**ACTIVITY**
Identify all lines of the data containing the string "fork" and copy them.
[Opening GIVEN DATA section]
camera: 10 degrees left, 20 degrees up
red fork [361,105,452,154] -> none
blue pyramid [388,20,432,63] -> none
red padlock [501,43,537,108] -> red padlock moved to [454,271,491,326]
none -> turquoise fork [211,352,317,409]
[Closing GIVEN DATA section]
[Opening GIVEN DATA section]
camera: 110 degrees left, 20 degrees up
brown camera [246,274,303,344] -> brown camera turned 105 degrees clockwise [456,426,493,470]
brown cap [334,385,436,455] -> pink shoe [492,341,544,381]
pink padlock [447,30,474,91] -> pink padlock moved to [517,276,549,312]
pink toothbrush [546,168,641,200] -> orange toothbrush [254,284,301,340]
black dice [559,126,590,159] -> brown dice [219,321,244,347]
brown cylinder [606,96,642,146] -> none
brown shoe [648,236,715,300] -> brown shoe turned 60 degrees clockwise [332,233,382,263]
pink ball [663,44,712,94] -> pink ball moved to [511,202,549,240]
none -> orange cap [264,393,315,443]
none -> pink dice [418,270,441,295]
[Closing GIVEN DATA section]
[Opening GIVEN DATA section]
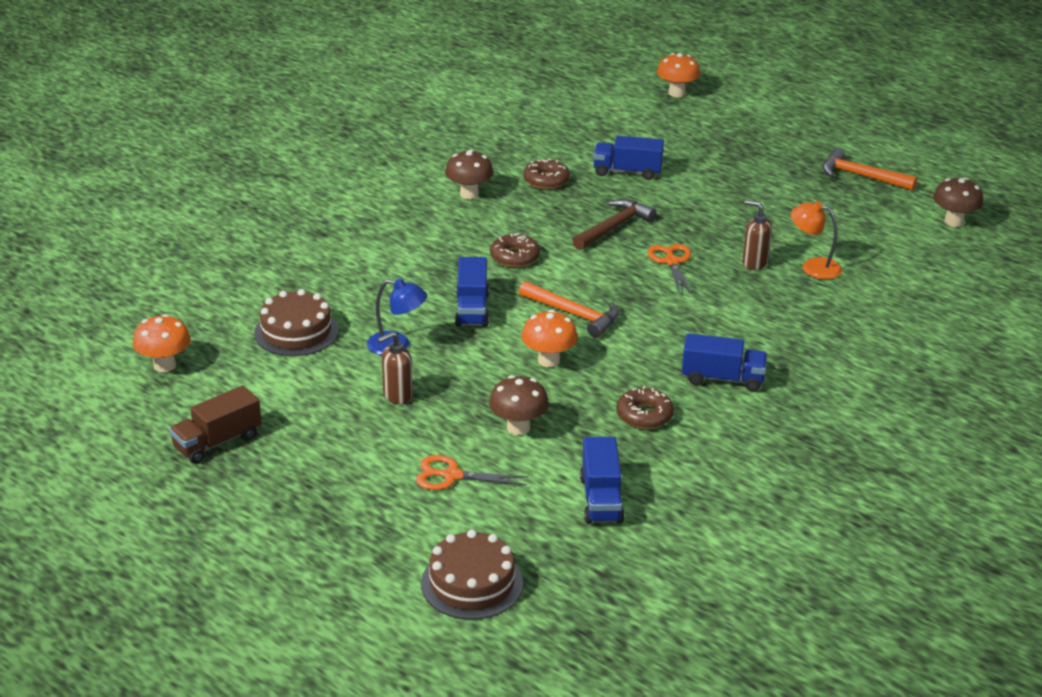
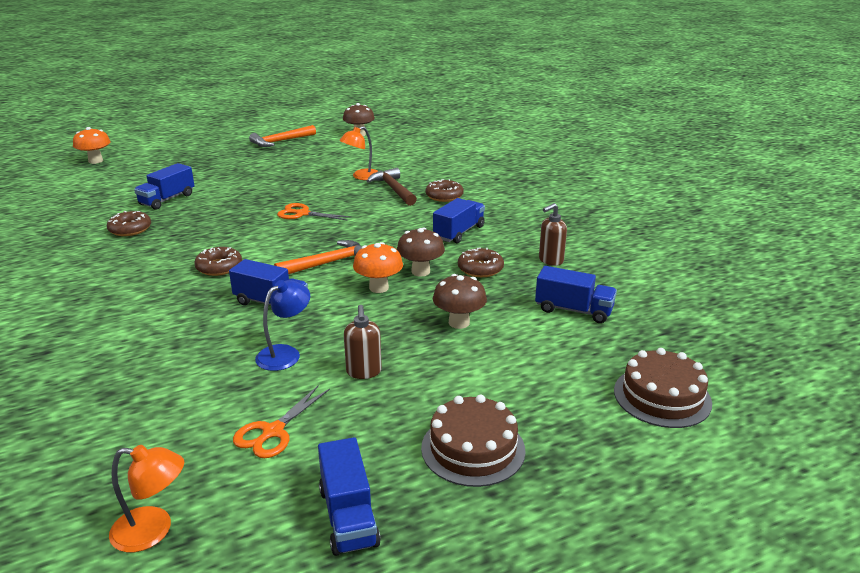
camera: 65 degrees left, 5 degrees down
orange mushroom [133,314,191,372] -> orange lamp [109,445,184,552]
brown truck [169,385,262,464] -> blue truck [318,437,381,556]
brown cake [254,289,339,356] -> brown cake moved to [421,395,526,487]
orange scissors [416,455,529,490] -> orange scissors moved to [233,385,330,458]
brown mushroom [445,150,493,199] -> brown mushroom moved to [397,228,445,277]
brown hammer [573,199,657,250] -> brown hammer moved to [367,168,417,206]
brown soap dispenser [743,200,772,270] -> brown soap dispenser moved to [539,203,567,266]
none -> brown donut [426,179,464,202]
[Closing GIVEN DATA section]
**TASK OUTPUT**
red fork [361,105,452,154] -> none
none -> turquoise fork [211,352,317,409]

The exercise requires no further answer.